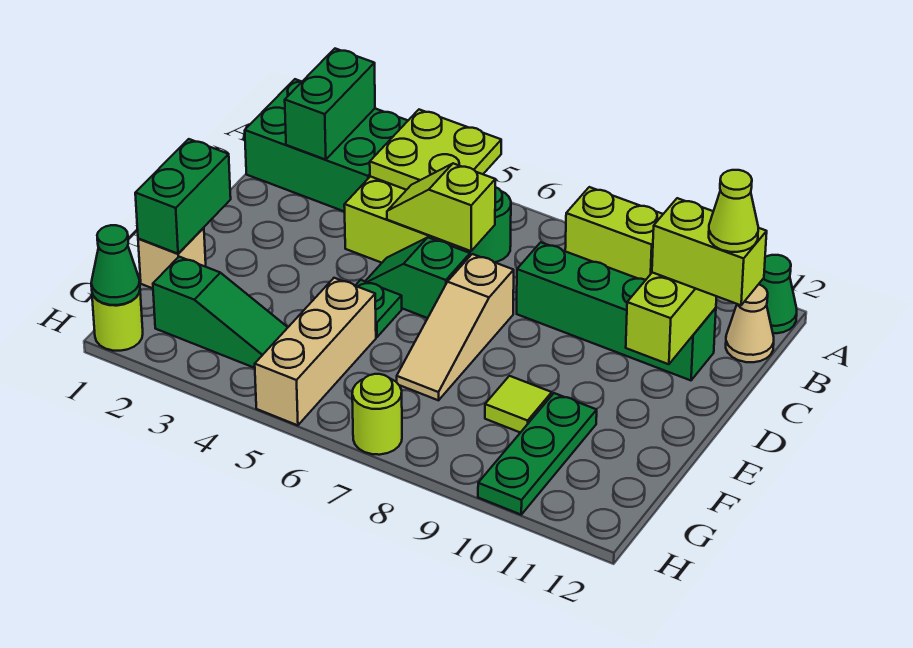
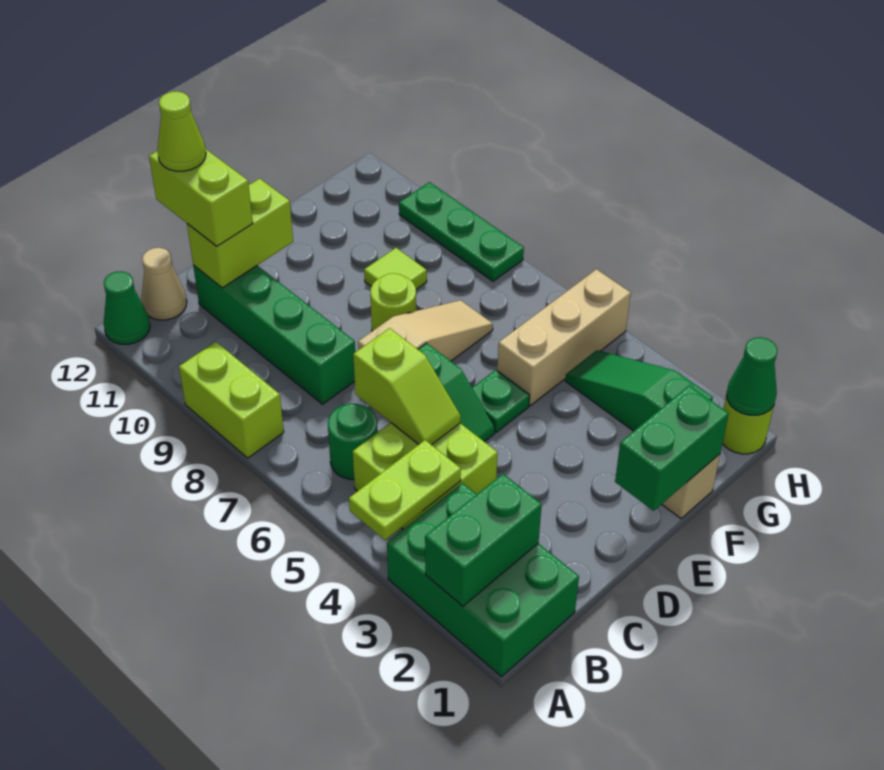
lime plate A4:B5 level 2 -> lime plate A4:B4 level 2
green plate F10:H10 level 1 -> green plate H8:H10 level 1
lime round brick H7 level 1 -> lime round brick E8 level 1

(EXERCISE DETAILS) Return all lines from the material that contain "plate".

(RESPONSE TO THE TASK)
lime plate A4:B5 level 2 -> lime plate A4:B4 level 2
green plate F10:H10 level 1 -> green plate H8:H10 level 1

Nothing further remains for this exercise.